> Assignment
Make an exact copy of the whole listing, but leave its pictures out.

> Data in this exercise
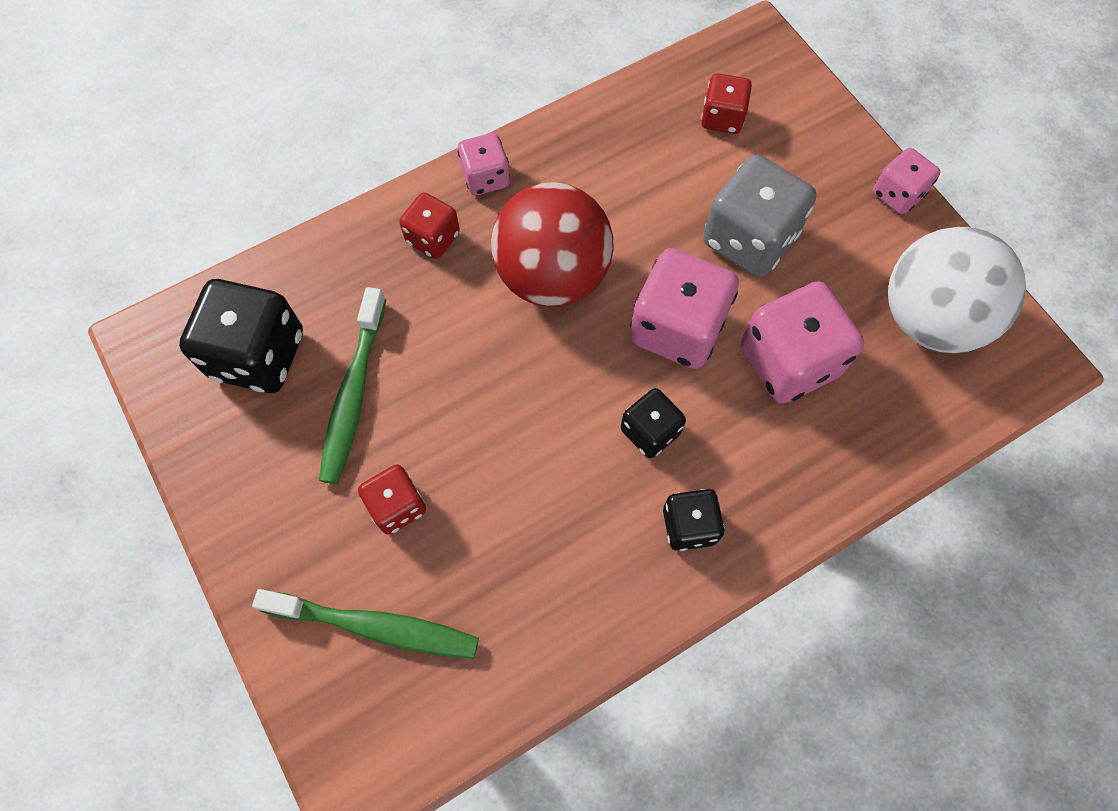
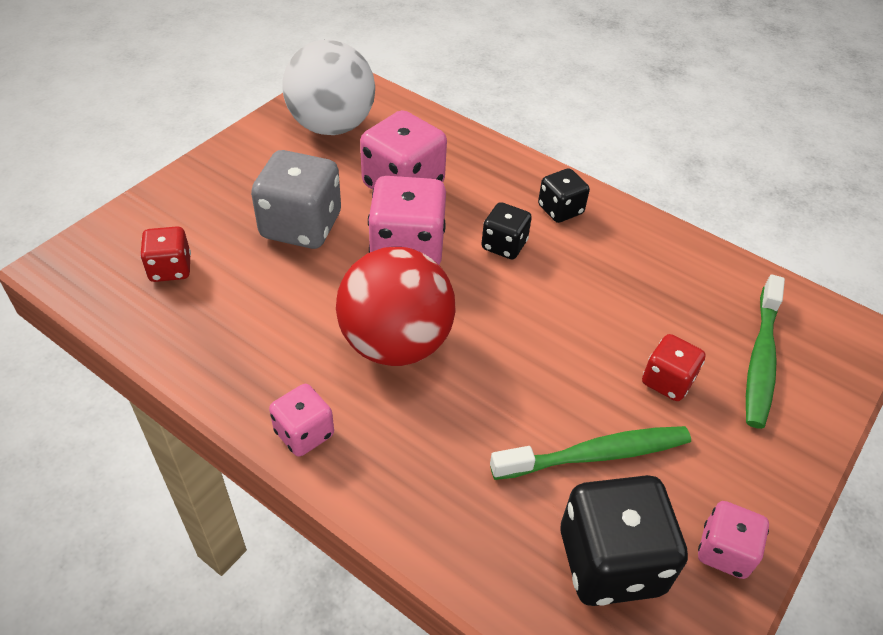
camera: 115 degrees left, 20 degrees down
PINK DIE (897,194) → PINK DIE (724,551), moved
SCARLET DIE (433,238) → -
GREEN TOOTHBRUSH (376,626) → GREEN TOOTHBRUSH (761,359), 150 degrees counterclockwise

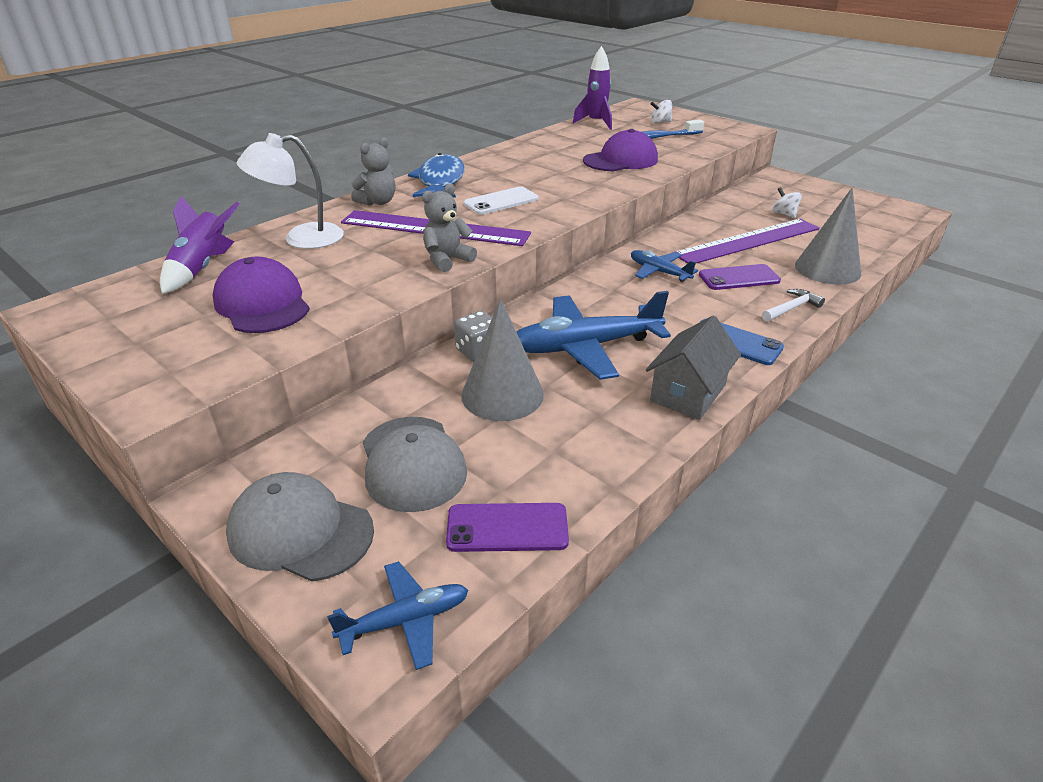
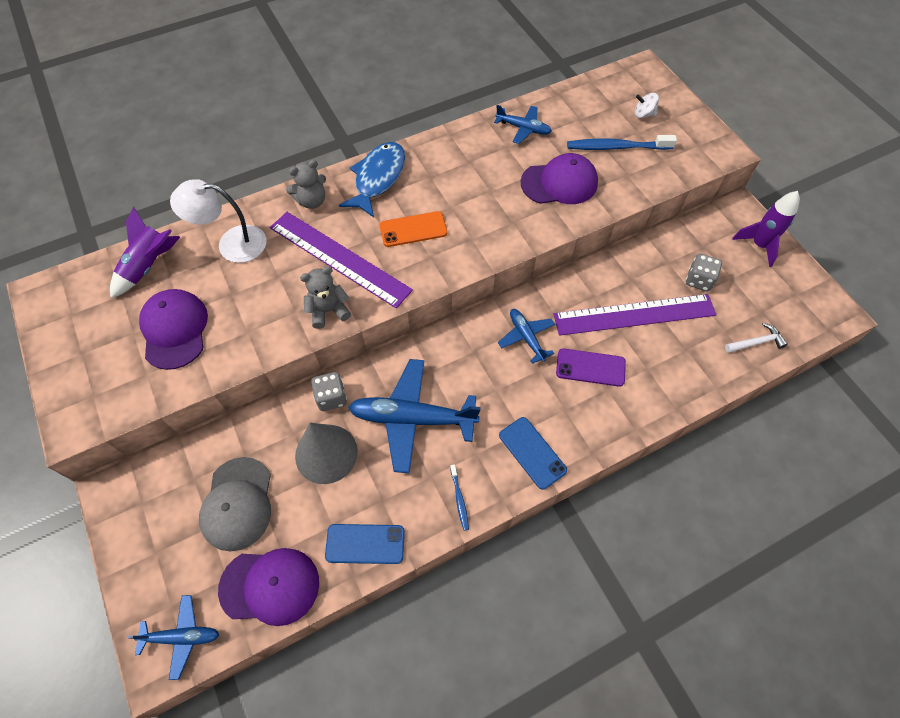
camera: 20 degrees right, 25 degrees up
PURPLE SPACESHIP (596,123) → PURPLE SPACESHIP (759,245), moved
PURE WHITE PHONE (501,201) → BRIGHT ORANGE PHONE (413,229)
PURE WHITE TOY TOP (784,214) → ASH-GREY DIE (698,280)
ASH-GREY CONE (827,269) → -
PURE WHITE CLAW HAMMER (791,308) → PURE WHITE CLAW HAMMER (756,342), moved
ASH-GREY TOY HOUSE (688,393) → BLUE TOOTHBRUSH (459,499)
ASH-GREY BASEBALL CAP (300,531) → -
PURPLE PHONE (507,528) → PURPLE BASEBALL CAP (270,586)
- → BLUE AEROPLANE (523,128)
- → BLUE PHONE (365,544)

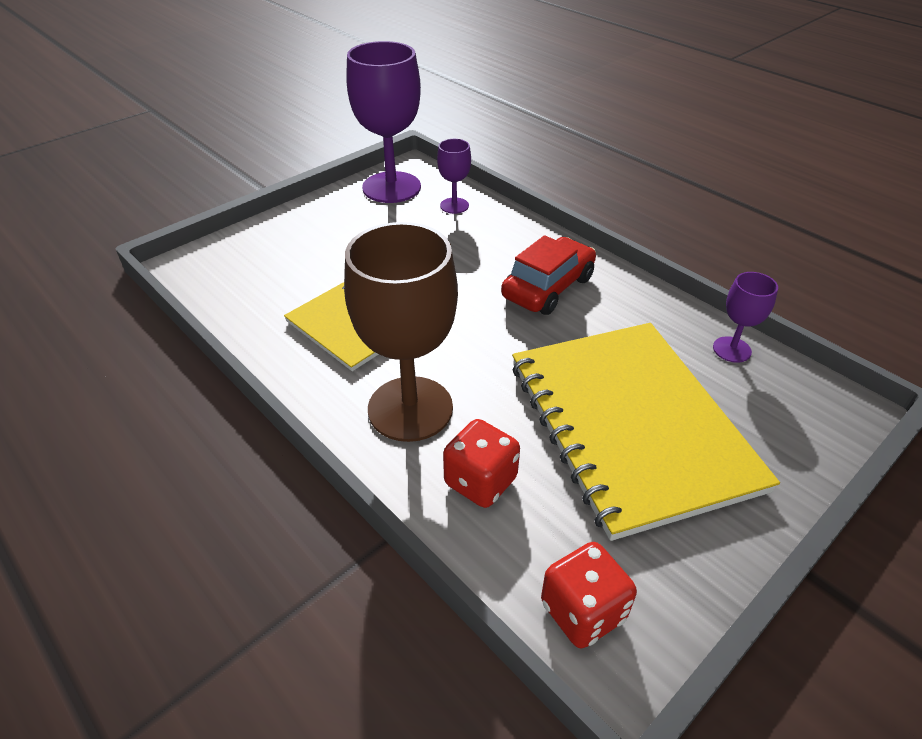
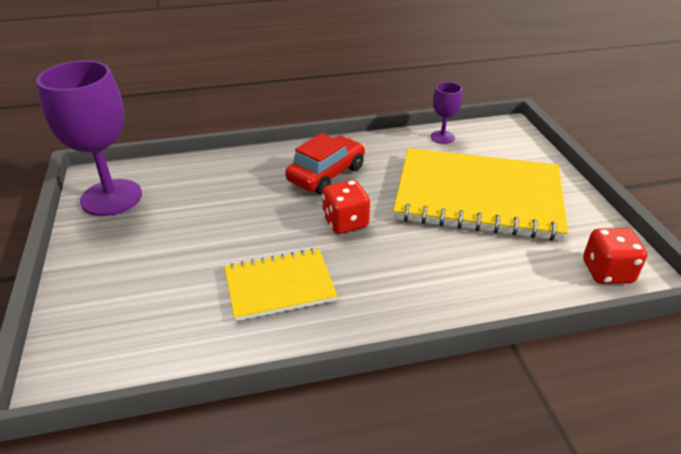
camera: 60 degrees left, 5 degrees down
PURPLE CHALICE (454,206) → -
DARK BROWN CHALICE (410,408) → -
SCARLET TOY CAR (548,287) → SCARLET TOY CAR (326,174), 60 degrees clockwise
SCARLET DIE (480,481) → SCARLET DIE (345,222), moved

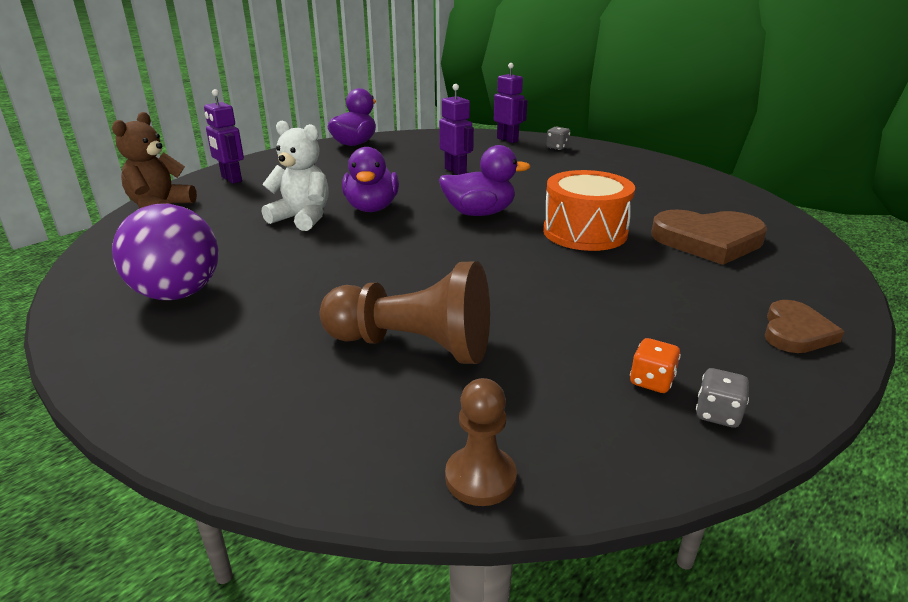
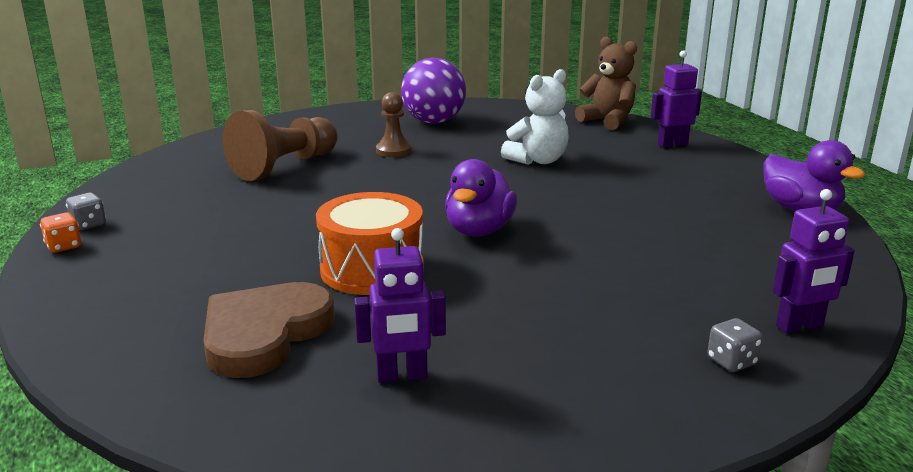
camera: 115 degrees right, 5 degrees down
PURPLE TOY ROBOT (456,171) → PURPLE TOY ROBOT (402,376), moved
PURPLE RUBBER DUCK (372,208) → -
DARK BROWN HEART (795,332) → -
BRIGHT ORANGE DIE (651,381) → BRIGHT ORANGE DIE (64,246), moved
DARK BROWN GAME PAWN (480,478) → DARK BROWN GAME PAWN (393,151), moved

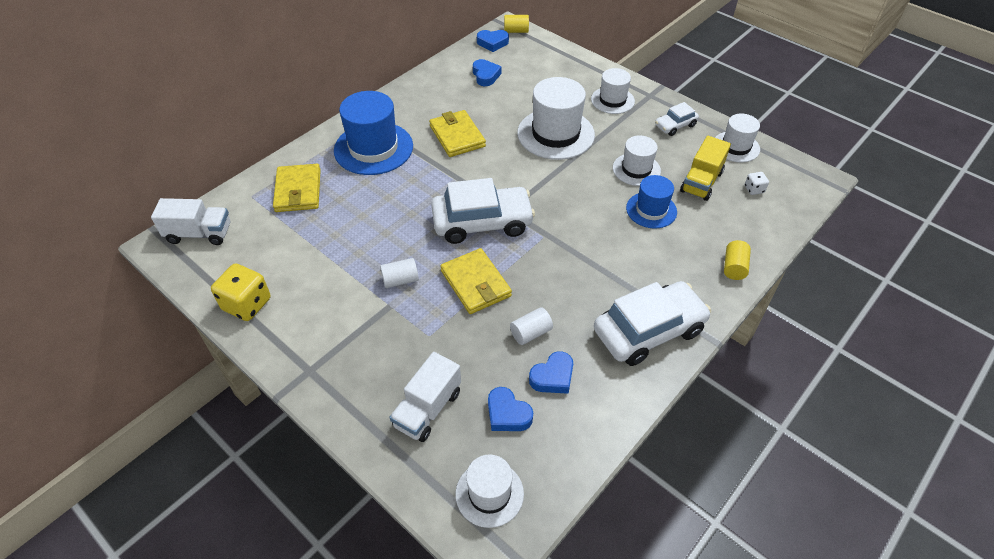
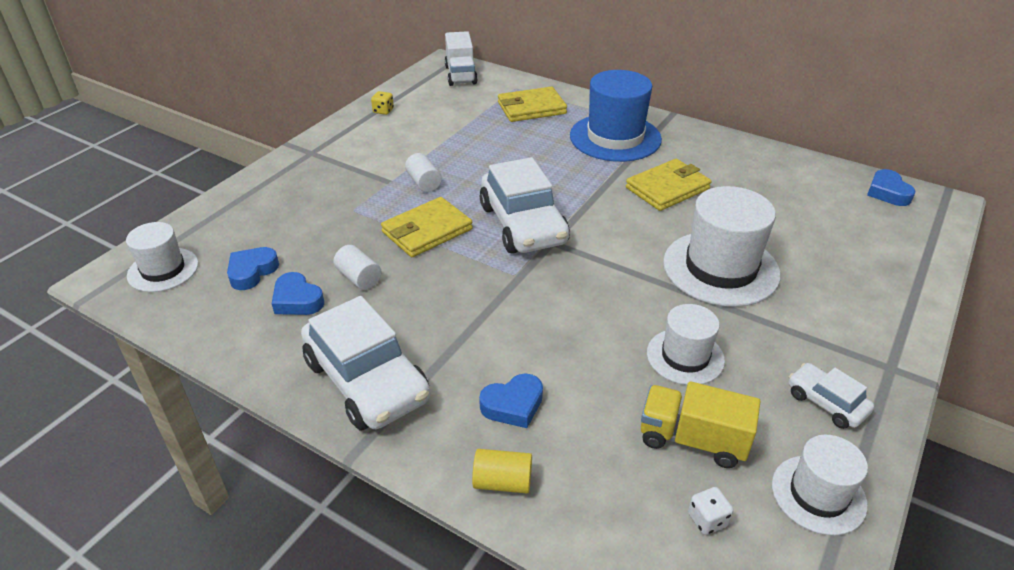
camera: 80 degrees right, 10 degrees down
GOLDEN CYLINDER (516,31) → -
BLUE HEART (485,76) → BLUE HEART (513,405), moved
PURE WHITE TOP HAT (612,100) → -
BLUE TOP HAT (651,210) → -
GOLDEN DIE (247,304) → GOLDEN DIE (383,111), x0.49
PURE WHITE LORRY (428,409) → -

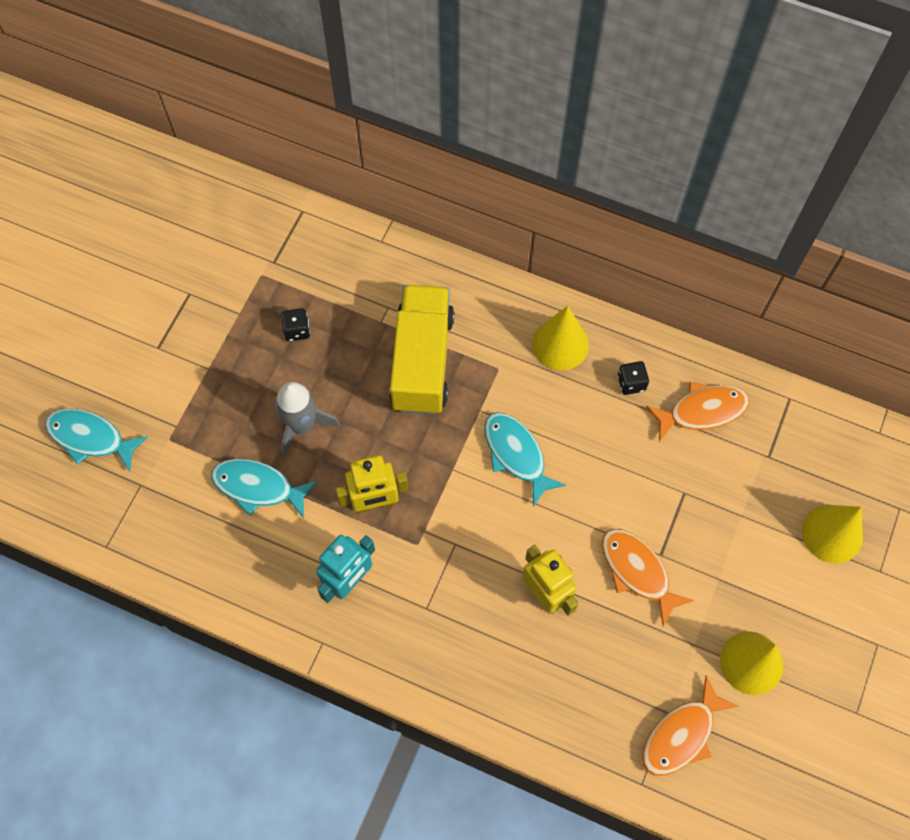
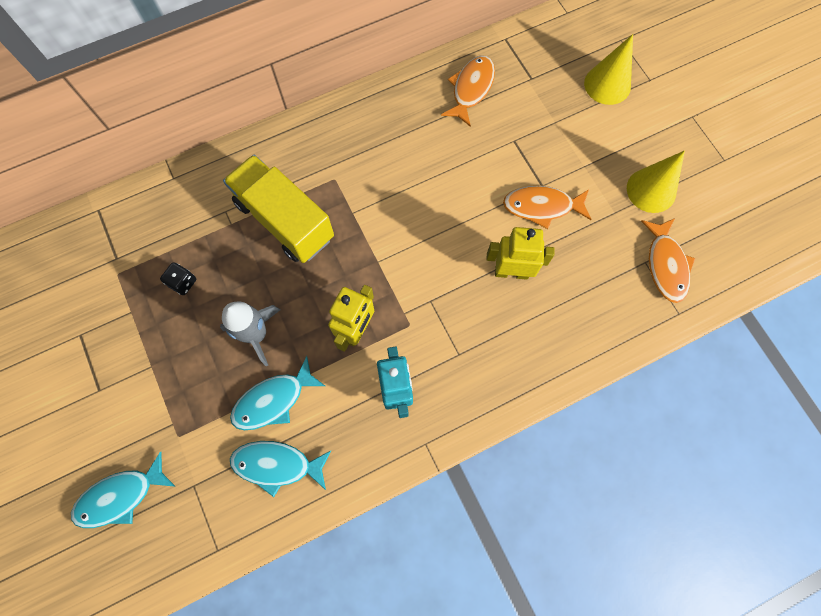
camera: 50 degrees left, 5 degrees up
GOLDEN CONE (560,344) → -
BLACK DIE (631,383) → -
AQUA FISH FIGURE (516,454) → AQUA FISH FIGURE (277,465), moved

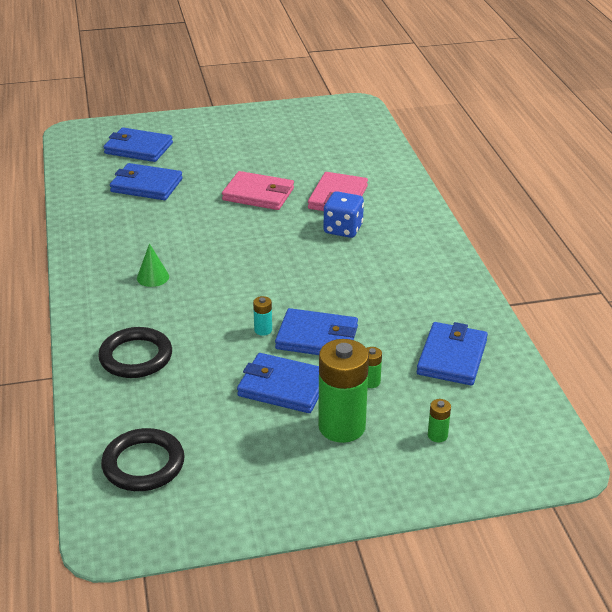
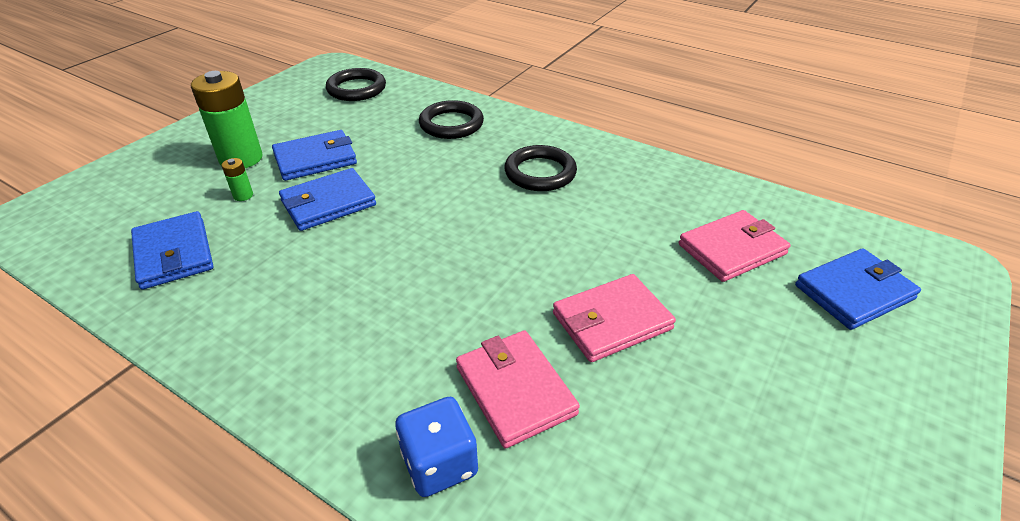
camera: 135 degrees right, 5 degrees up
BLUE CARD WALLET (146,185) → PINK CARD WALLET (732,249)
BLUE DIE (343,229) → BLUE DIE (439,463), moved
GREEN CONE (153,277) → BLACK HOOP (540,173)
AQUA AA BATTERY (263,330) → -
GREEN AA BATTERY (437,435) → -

> Result for this task
camera: 115 degrees left, 20 degrees down
PINK DIE (897,194) → PINK DIE (724,551), moved
SCARLET DIE (433,238) → -
GREEN TOOTHBRUSH (376,626) → GREEN TOOTHBRUSH (761,359), 150 degrees counterclockwise

camera: 20 degrees right, 25 degrees up
PURPLE SPACESHIP (596,123) → PURPLE SPACESHIP (759,245), moved
PURE WHITE PHONE (501,201) → BRIGHT ORANGE PHONE (413,229)
PURE WHITE TOY TOP (784,214) → ASH-GREY DIE (698,280)
ASH-GREY CONE (827,269) → -
PURE WHITE CLAW HAMMER (791,308) → PURE WHITE CLAW HAMMER (756,342), moved
ASH-GREY TOY HOUSE (688,393) → BLUE TOOTHBRUSH (459,499)
ASH-GREY BASEBALL CAP (300,531) → -
PURPLE PHONE (507,528) → PURPLE BASEBALL CAP (270,586)
- → BLUE AEROPLANE (523,128)
- → BLUE PHONE (365,544)

camera: 60 degrees left, 5 degrees down
PURPLE CHALICE (454,206) → -
DARK BROWN CHALICE (410,408) → -
SCARLET TOY CAR (548,287) → SCARLET TOY CAR (326,174), 60 degrees clockwise
SCARLET DIE (480,481) → SCARLET DIE (345,222), moved

camera: 115 degrees right, 5 degrees down
PURPLE TOY ROBOT (456,171) → PURPLE TOY ROBOT (402,376), moved
PURPLE RUBBER DUCK (372,208) → -
DARK BROWN HEART (795,332) → -
BRIGHT ORANGE DIE (651,381) → BRIGHT ORANGE DIE (64,246), moved
DARK BROWN GAME PAWN (480,478) → DARK BROWN GAME PAWN (393,151), moved

camera: 80 degrees right, 10 degrees down
GOLDEN CYLINDER (516,31) → -
BLUE HEART (485,76) → BLUE HEART (513,405), moved
PURE WHITE TOP HAT (612,100) → -
BLUE TOP HAT (651,210) → -
GOLDEN DIE (247,304) → GOLDEN DIE (383,111), x0.49
PURE WHITE LORRY (428,409) → -

camera: 50 degrees left, 5 degrees up
GOLDEN CONE (560,344) → -
BLACK DIE (631,383) → -
AQUA FISH FIGURE (516,454) → AQUA FISH FIGURE (277,465), moved

camera: 135 degrees right, 5 degrees up
BLUE CARD WALLET (146,185) → PINK CARD WALLET (732,249)
BLUE DIE (343,229) → BLUE DIE (439,463), moved
GREEN CONE (153,277) → BLACK HOOP (540,173)
AQUA AA BATTERY (263,330) → -
GREEN AA BATTERY (437,435) → -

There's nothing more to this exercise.